> ABOUT THIS TASK
Exactly the lines from the one containing "none -> brown tile A9:A10 level 1" through the final line of the data below, with pictures omitted, make up the answer.

(Beginning of DATA)

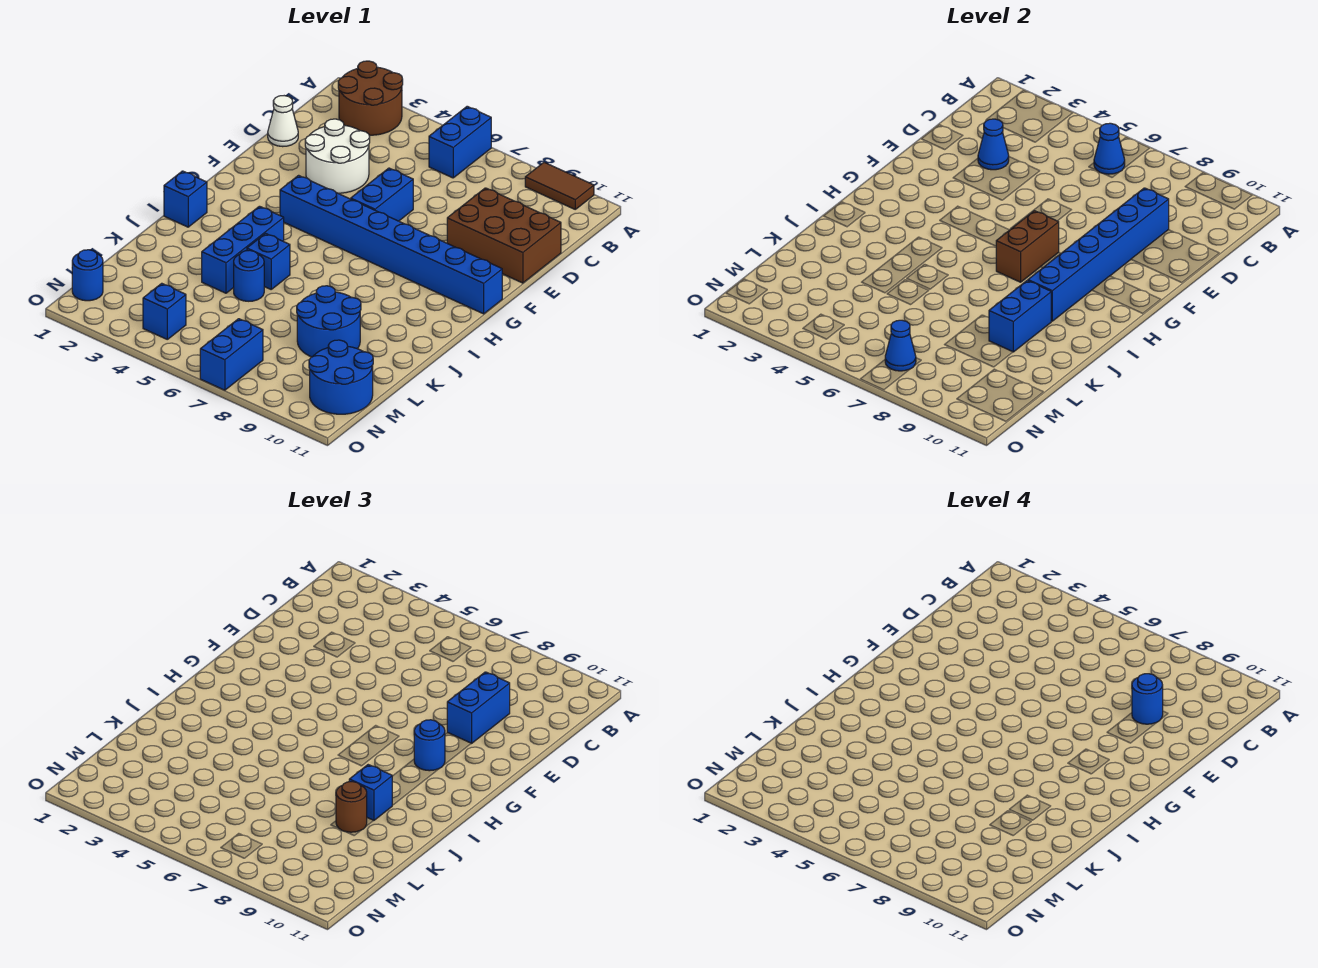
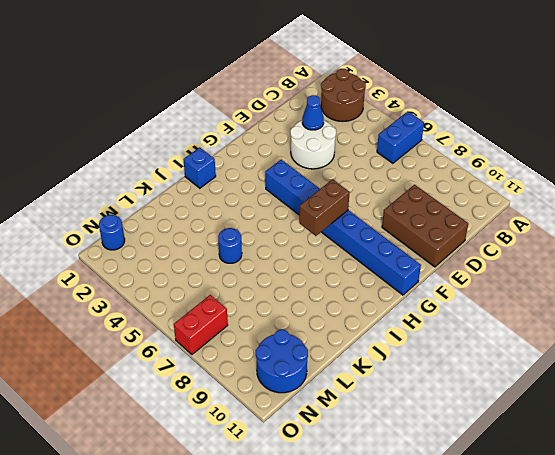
red brick N7:O7 level 1 -> blue brick N7:O7 level 1
none -> brown tile A9:A10 level 1
none -> white cone D1 level 1
none -> blue brick E6:F6 level 1

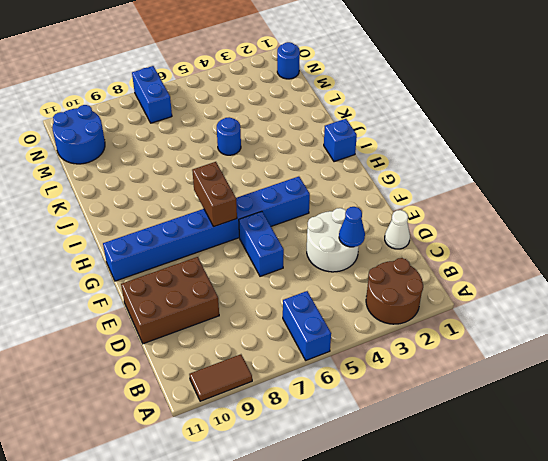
none -> blue brick I4:K4 level 1
none -> blue brick J5 level 1
none -> blue round brick K8:L9 level 1

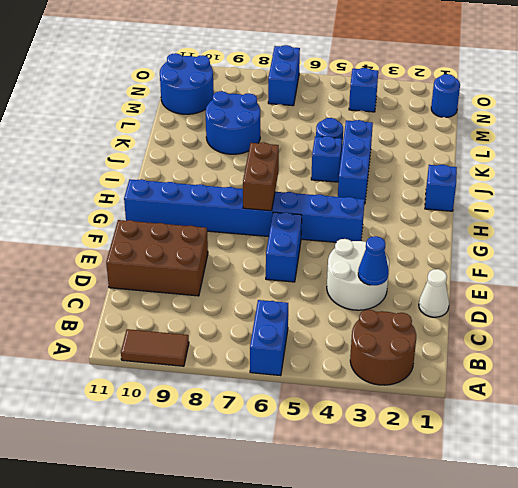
none -> blue cone B6 level 2
none -> blue brick D9:I9 level 2
none -> blue brick J9:K9 level 2

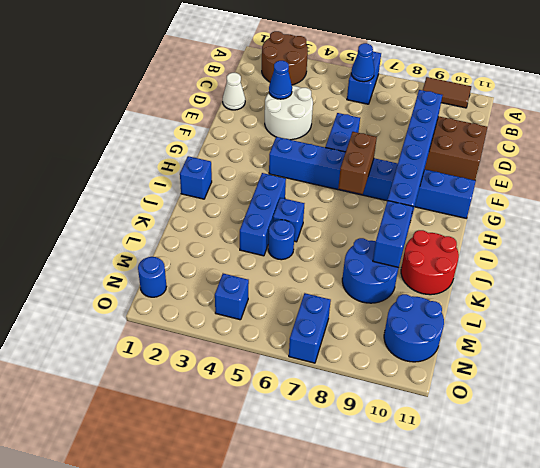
red round brick J10:K11 level 1 -> none
none -> blue cone N7 level 2
none -> blue brick D9:E9 level 3
none -> blue round brick G9 level 3

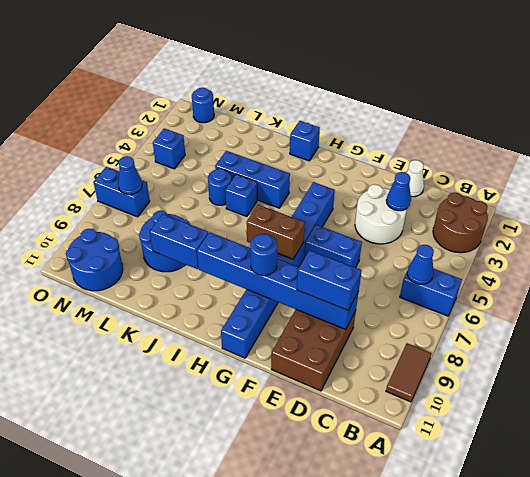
none -> blue brick J9 level 3
none -> brown round brick K9 level 3
none -> blue round brick D9 level 4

(End of DATA)

> ANSWER BOX
none -> brown tile A9:A10 level 1
none -> white cone D1 level 1
none -> blue brick E6:F6 level 1

none -> blue brick I4:K4 level 1
none -> blue brick J5 level 1
none -> blue round brick K8:L9 level 1

none -> blue cone B6 level 2
none -> blue brick D9:I9 level 2
none -> blue brick J9:K9 level 2

red round brick J10:K11 level 1 -> none
none -> blue cone N7 level 2
none -> blue brick D9:E9 level 3
none -> blue round brick G9 level 3

none -> blue brick J9 level 3
none -> brown round brick K9 level 3
none -> blue round brick D9 level 4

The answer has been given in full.